#### AVAILABLE DATA
□ □ □ □ □

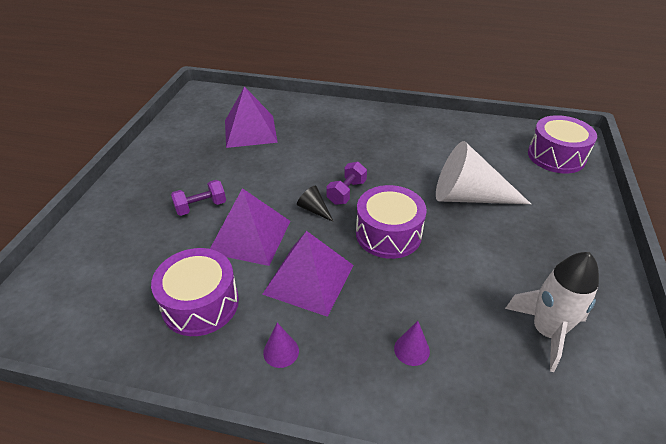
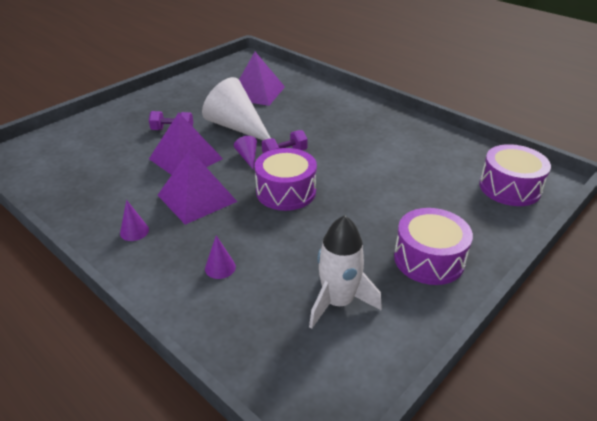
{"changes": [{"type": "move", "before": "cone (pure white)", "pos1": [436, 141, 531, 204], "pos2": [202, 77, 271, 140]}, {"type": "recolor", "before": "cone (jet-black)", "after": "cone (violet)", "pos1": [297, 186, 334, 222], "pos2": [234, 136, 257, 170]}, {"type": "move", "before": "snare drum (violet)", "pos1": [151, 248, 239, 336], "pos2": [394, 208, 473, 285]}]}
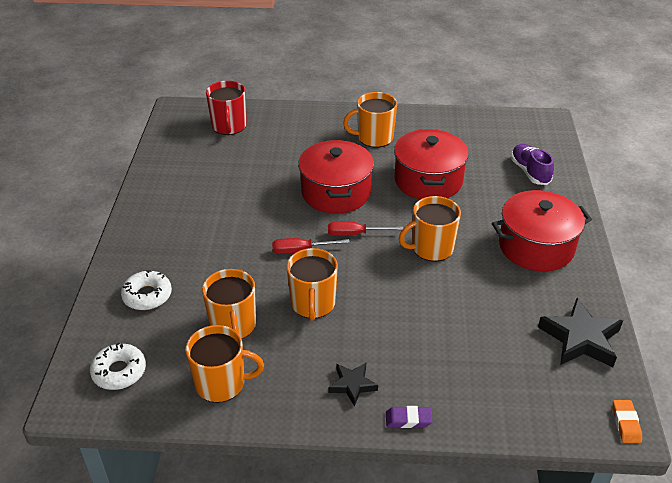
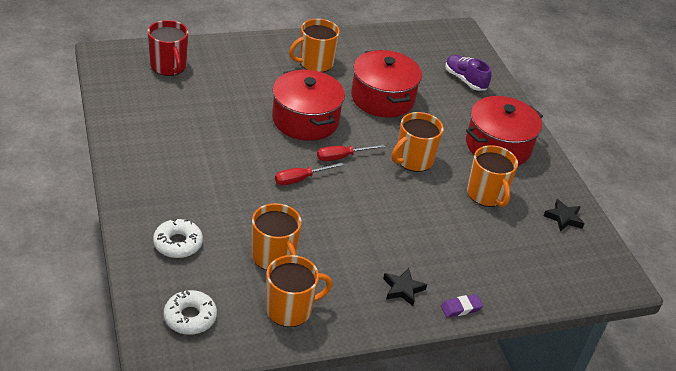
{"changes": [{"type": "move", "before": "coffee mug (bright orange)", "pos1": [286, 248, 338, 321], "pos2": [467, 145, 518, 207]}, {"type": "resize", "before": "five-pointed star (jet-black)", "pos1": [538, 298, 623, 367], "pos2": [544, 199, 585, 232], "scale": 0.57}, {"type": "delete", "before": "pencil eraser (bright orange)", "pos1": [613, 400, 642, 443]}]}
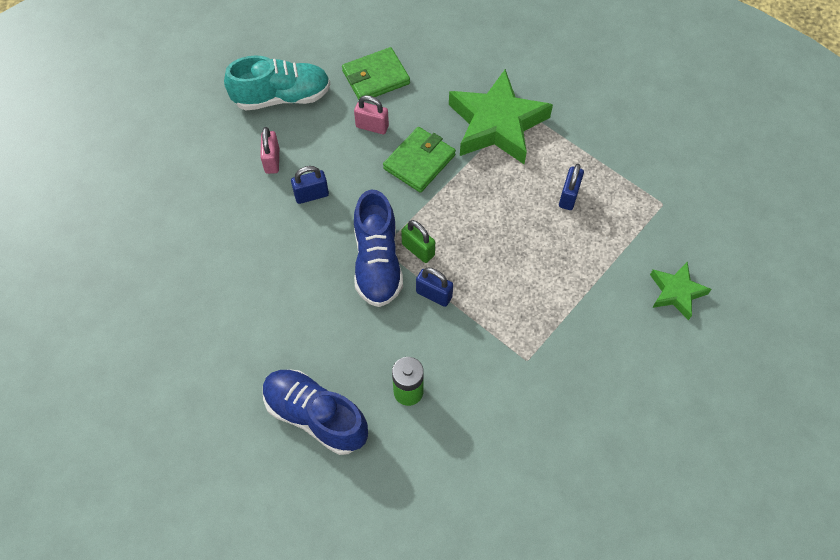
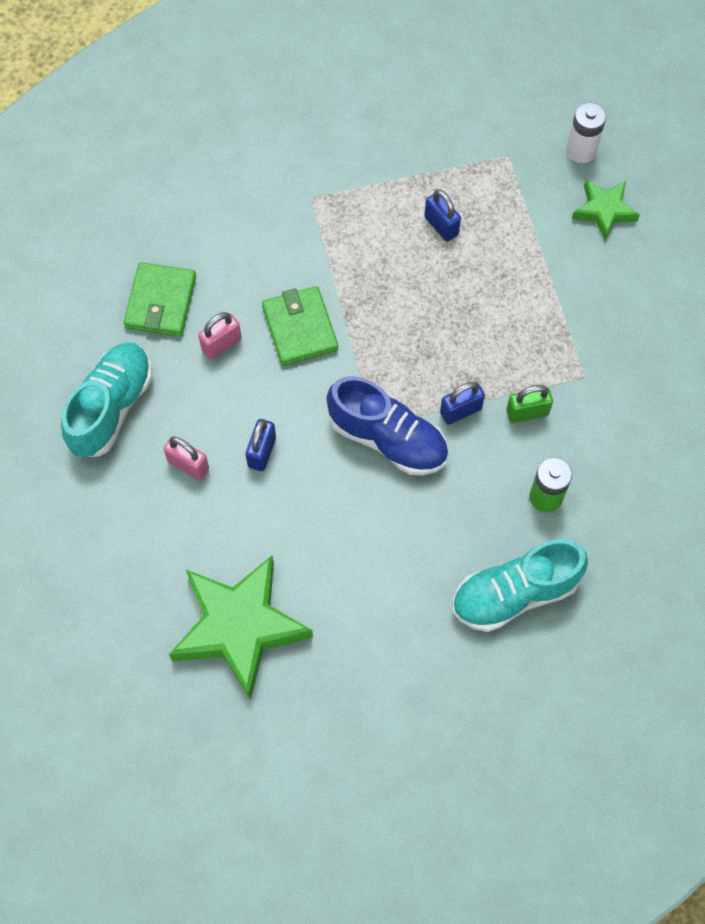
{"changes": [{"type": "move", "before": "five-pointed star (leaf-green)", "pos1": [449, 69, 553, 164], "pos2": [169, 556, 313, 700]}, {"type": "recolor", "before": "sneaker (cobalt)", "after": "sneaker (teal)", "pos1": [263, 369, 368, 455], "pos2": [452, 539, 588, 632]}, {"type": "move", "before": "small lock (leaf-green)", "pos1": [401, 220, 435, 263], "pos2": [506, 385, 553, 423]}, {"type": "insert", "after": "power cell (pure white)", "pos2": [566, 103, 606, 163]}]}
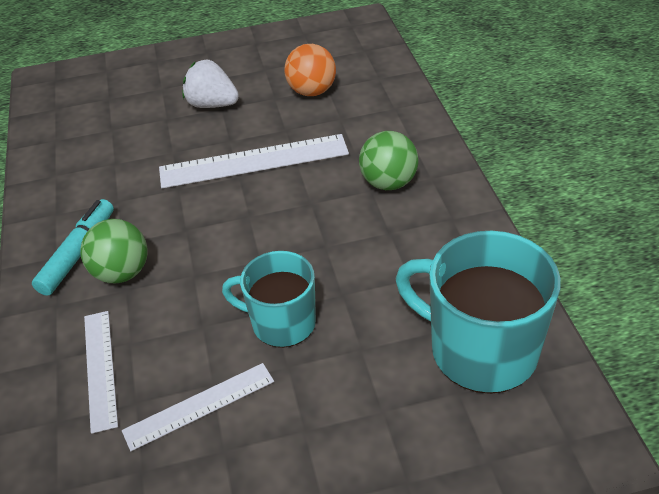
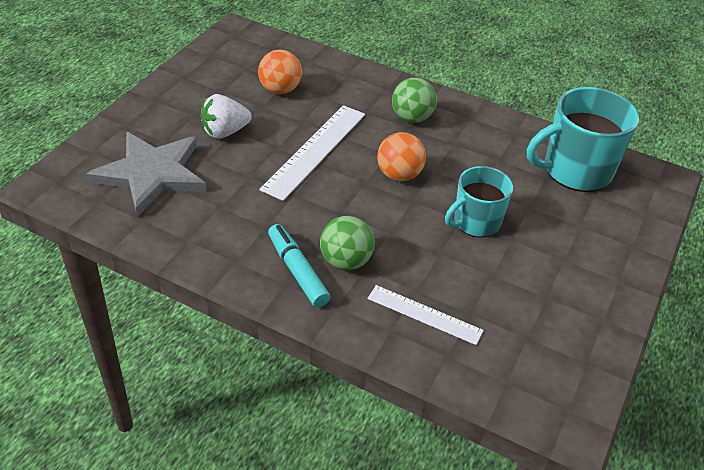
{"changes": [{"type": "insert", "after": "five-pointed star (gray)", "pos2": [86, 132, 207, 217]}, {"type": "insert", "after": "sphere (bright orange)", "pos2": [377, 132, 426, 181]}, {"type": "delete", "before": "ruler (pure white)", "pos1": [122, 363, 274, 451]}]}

□ □ □ □ □

#### WHAT YOU SHOULD DO
Reproduce every line of the data above, exactly as it stands, but not the pictures.

#### THE ANSWER
{"changes": [{"type": "move", "before": "cone (pure white)", "pos1": [436, 141, 531, 204], "pos2": [202, 77, 271, 140]}, {"type": "recolor", "before": "cone (jet-black)", "after": "cone (violet)", "pos1": [297, 186, 334, 222], "pos2": [234, 136, 257, 170]}, {"type": "move", "before": "snare drum (violet)", "pos1": [151, 248, 239, 336], "pos2": [394, 208, 473, 285]}]}
{"changes": [{"type": "move", "before": "coffee mug (bright orange)", "pos1": [286, 248, 338, 321], "pos2": [467, 145, 518, 207]}, {"type": "resize", "before": "five-pointed star (jet-black)", "pos1": [538, 298, 623, 367], "pos2": [544, 199, 585, 232], "scale": 0.57}, {"type": "delete", "before": "pencil eraser (bright orange)", "pos1": [613, 400, 642, 443]}]}
{"changes": [{"type": "move", "before": "five-pointed star (leaf-green)", "pos1": [449, 69, 553, 164], "pos2": [169, 556, 313, 700]}, {"type": "recolor", "before": "sneaker (cobalt)", "after": "sneaker (teal)", "pos1": [263, 369, 368, 455], "pos2": [452, 539, 588, 632]}, {"type": "move", "before": "small lock (leaf-green)", "pos1": [401, 220, 435, 263], "pos2": [506, 385, 553, 423]}, {"type": "insert", "after": "power cell (pure white)", "pos2": [566, 103, 606, 163]}]}
{"changes": [{"type": "insert", "after": "five-pointed star (gray)", "pos2": [86, 132, 207, 217]}, {"type": "insert", "after": "sphere (bright orange)", "pos2": [377, 132, 426, 181]}, {"type": "delete", "before": "ruler (pure white)", "pos1": [122, 363, 274, 451]}]}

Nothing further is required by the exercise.